(Image change detection data)
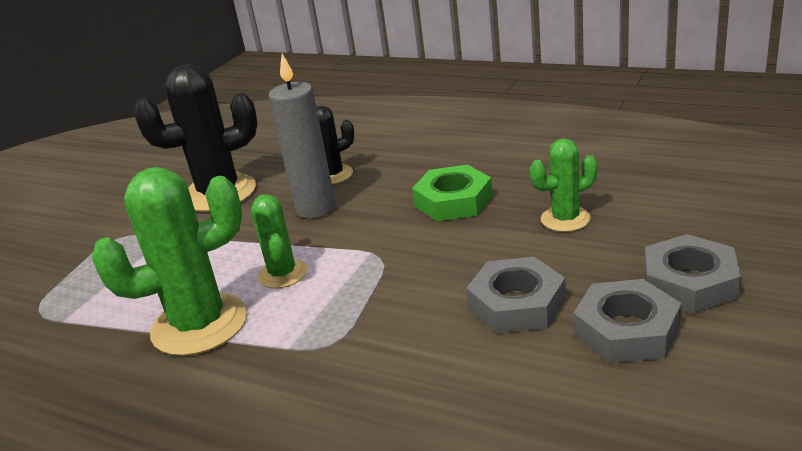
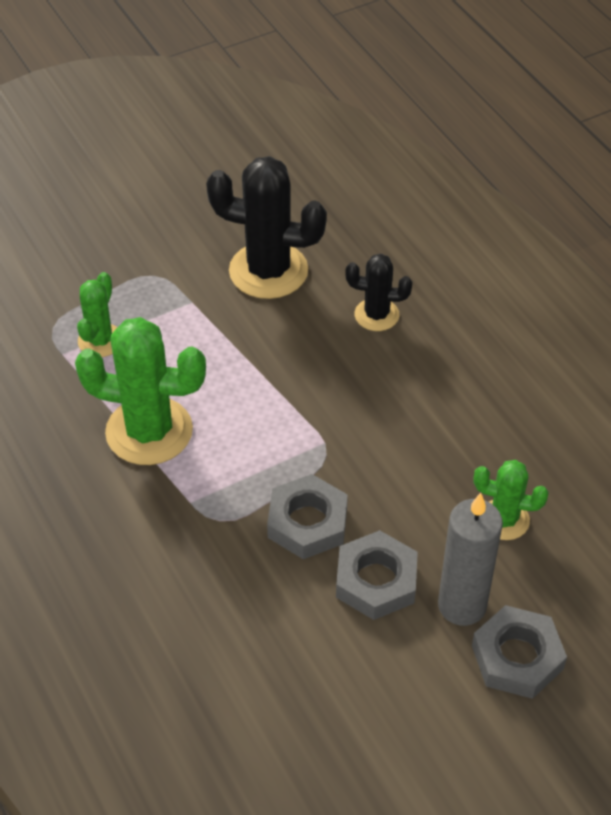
camera: 30 degrees right, 20 degrees up
(283, 274) = (243, 418): green cactus -> green cactus (100, 340)
(315, 209) = (327, 353): grey candle -> grey candle (462, 605)
(453, 201) = (441, 428): green nut -> none
(626, 330) = (423, 664): grey nut -> grey nut (307, 522)

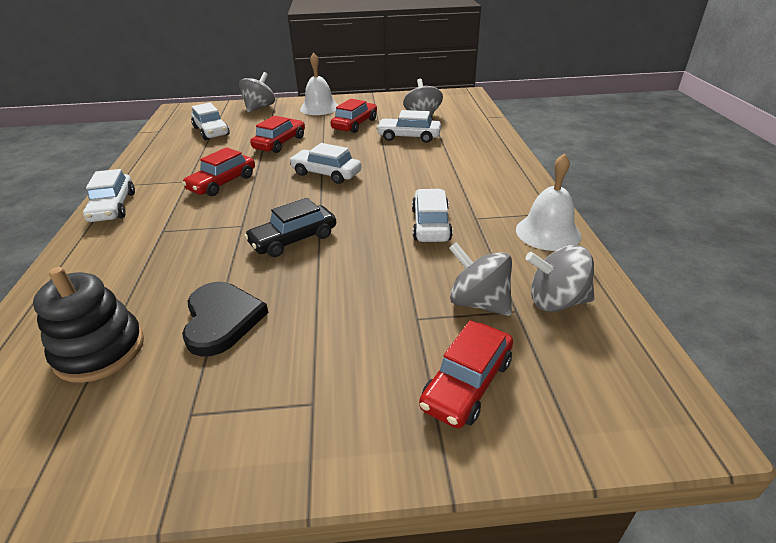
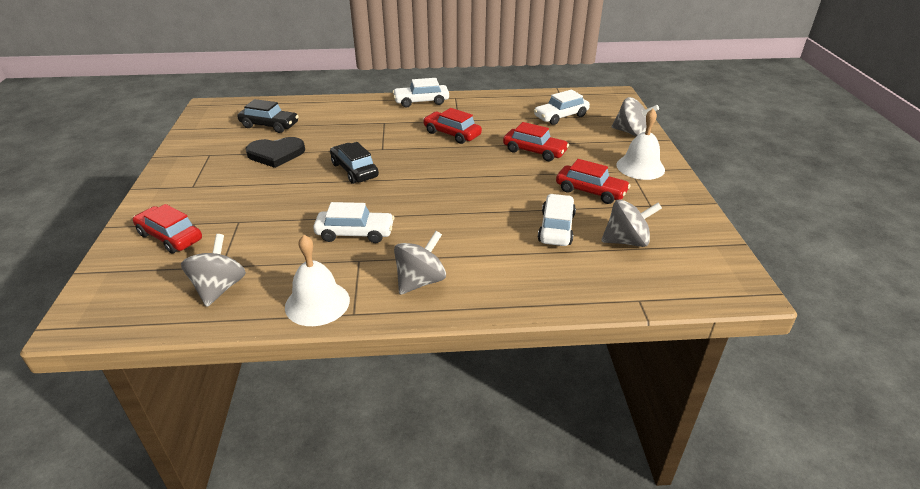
camera: 90 degrees right, 0 degrees up
(100, 350) = (269, 125): black stacking toy -> black car
(326, 174) = (463, 179): white car -> none
(478, 302) = (239, 249): grey spinning top -> grey spinning top (420, 281)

--- REQUIRED WORK ---
When the word "right" shows up in a line of the entries, pull that line out.

--- FINISHED TASK ---
camera: 30 degrees right, 20 degrees up
camera: 90 degrees right, 0 degrees up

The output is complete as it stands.